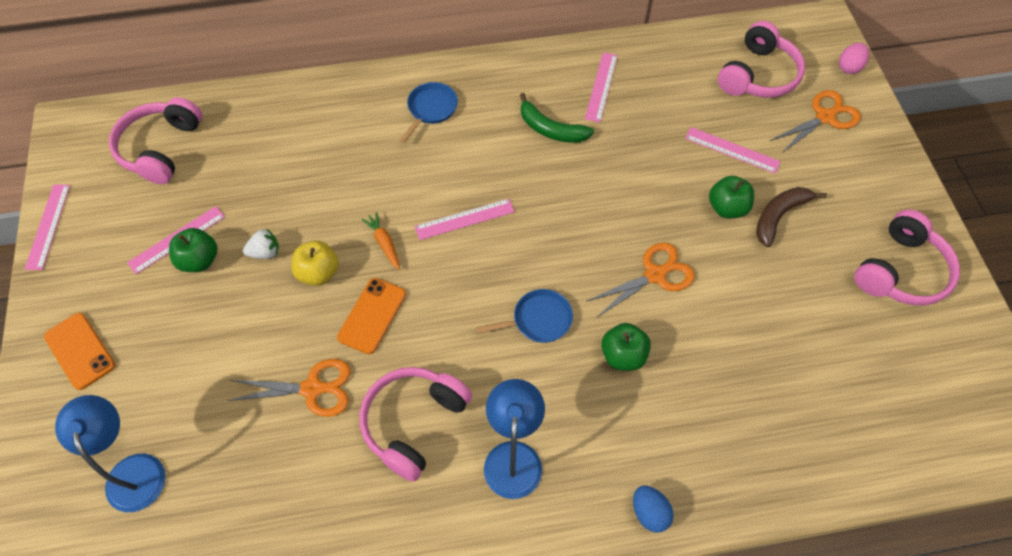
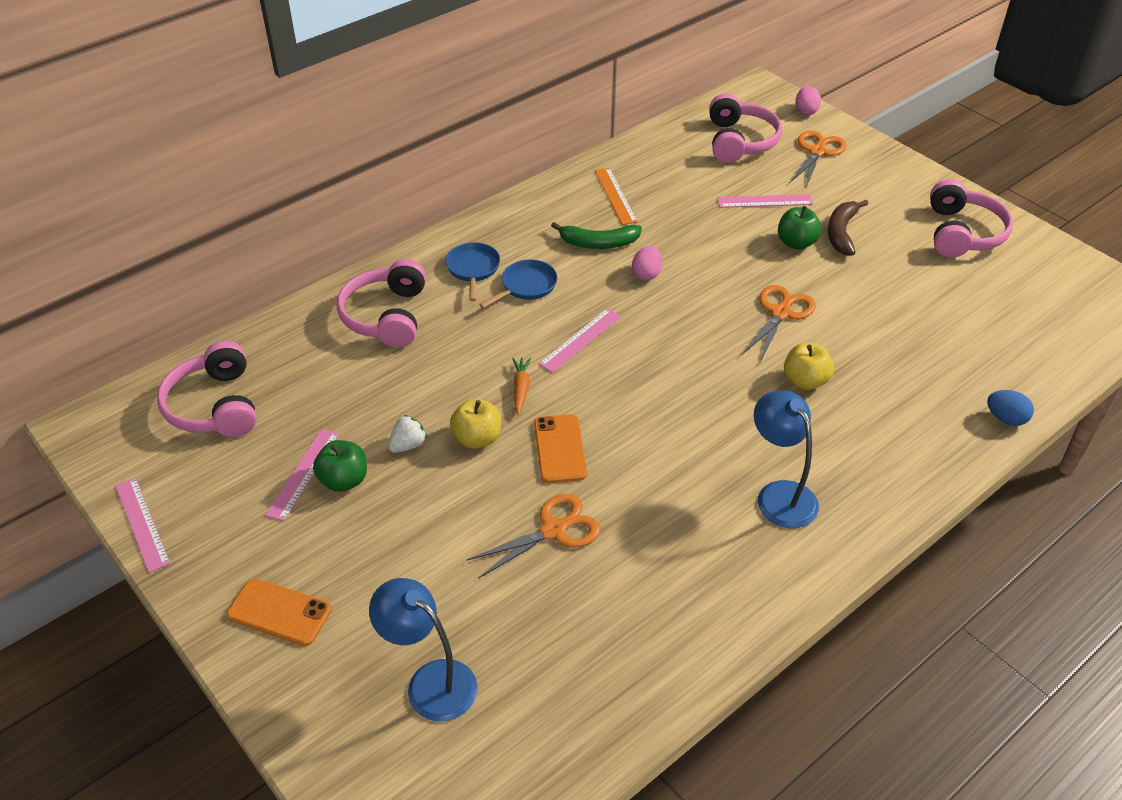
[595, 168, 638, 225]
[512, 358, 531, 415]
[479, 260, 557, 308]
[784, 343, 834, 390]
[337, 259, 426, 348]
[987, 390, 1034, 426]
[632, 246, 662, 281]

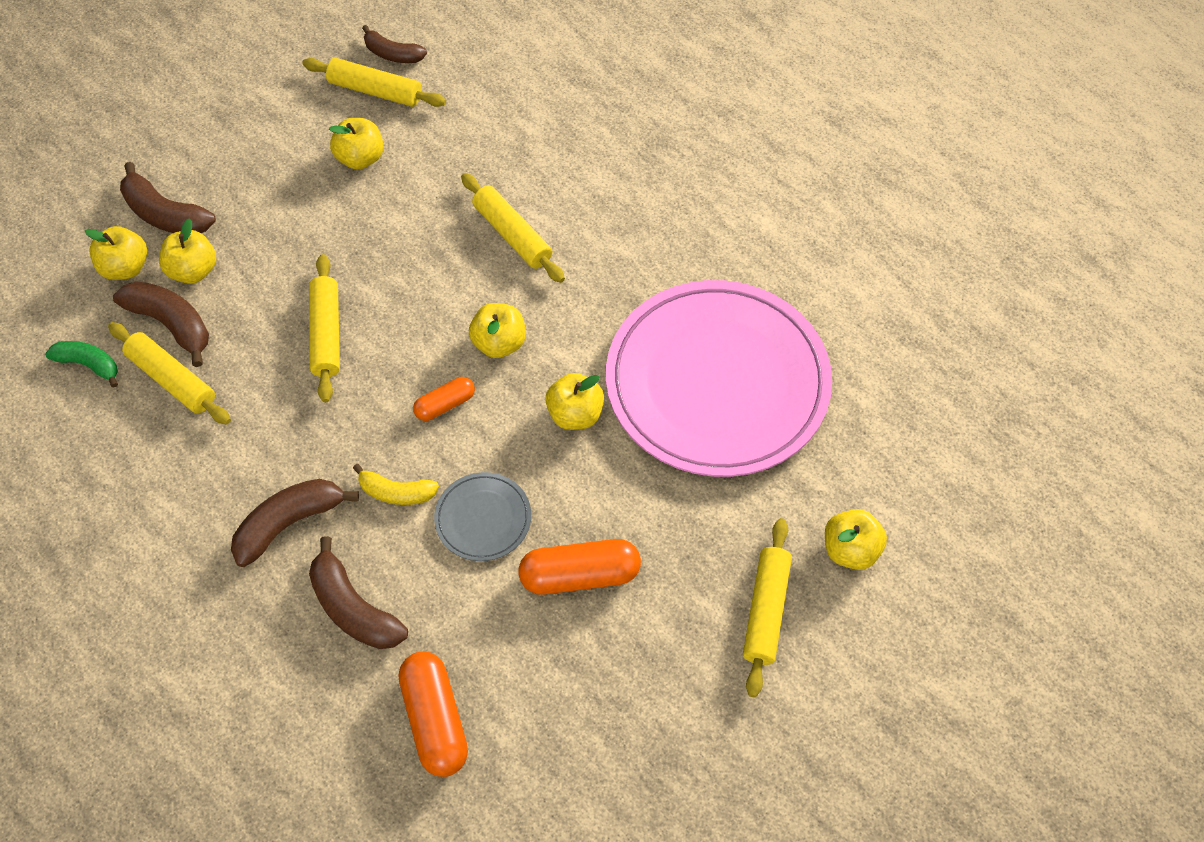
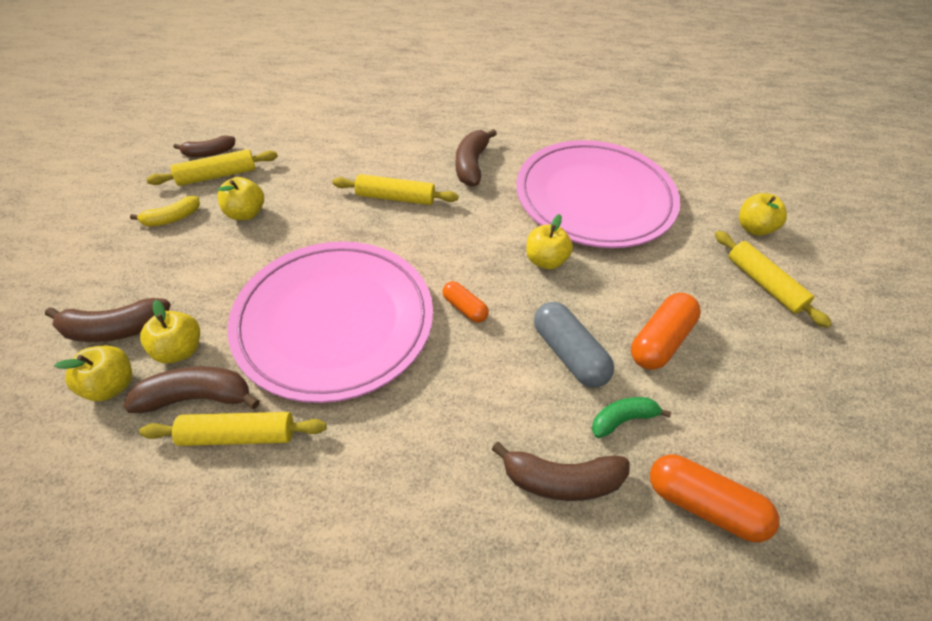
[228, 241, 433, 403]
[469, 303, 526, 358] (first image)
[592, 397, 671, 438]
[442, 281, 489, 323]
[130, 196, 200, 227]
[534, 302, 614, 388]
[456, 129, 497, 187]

====

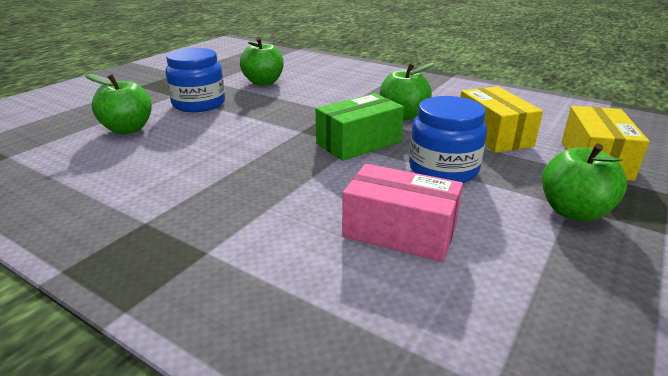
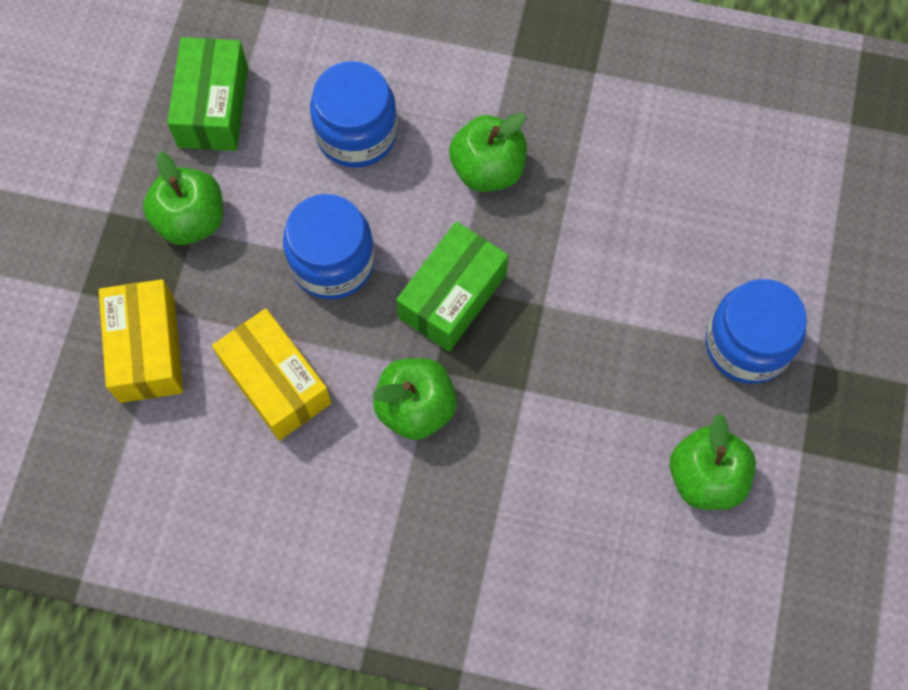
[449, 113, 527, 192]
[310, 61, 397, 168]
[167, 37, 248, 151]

====

§ **What needs to be done**
Which lines run from the one holding "[595, 168, 638, 225]" through the one holding "[987, 390, 1034, 426]" in the records above? Repeat them exactly, both included, and nothing more.

§ **The answer**
[595, 168, 638, 225]
[512, 358, 531, 415]
[479, 260, 557, 308]
[784, 343, 834, 390]
[337, 259, 426, 348]
[987, 390, 1034, 426]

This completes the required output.